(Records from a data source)

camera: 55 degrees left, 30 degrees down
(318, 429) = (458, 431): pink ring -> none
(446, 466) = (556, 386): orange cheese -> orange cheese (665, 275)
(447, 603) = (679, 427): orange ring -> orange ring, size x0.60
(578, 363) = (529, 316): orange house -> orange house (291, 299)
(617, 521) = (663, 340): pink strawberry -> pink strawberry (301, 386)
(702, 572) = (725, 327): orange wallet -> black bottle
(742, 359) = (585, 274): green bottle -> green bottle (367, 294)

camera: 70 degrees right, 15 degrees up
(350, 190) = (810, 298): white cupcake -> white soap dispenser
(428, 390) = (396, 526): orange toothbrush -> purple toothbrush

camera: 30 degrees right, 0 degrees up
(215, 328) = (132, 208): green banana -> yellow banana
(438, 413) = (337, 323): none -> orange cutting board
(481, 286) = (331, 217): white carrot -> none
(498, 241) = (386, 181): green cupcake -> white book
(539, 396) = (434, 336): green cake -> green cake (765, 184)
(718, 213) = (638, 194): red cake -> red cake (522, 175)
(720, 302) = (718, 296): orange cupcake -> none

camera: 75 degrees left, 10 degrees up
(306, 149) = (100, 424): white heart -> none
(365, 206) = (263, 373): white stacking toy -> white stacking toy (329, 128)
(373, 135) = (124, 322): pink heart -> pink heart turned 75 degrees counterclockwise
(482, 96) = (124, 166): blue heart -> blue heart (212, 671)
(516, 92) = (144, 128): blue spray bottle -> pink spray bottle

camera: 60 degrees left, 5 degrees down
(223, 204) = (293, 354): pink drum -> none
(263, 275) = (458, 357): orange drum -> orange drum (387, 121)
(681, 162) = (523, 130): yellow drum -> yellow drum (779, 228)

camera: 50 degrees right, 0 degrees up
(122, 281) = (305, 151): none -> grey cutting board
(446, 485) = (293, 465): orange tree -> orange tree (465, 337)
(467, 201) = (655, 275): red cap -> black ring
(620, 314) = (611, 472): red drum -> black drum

_Instructions for the task_
Print exactly the lines from the one with "camera: 50 degrees right, 0 degrees up" through the end of the data, inclusive.

_Result below_
camera: 50 degrees right, 0 degrees up
(122, 281) = (305, 151): none -> grey cutting board
(446, 485) = (293, 465): orange tree -> orange tree (465, 337)
(467, 201) = (655, 275): red cap -> black ring
(620, 314) = (611, 472): red drum -> black drum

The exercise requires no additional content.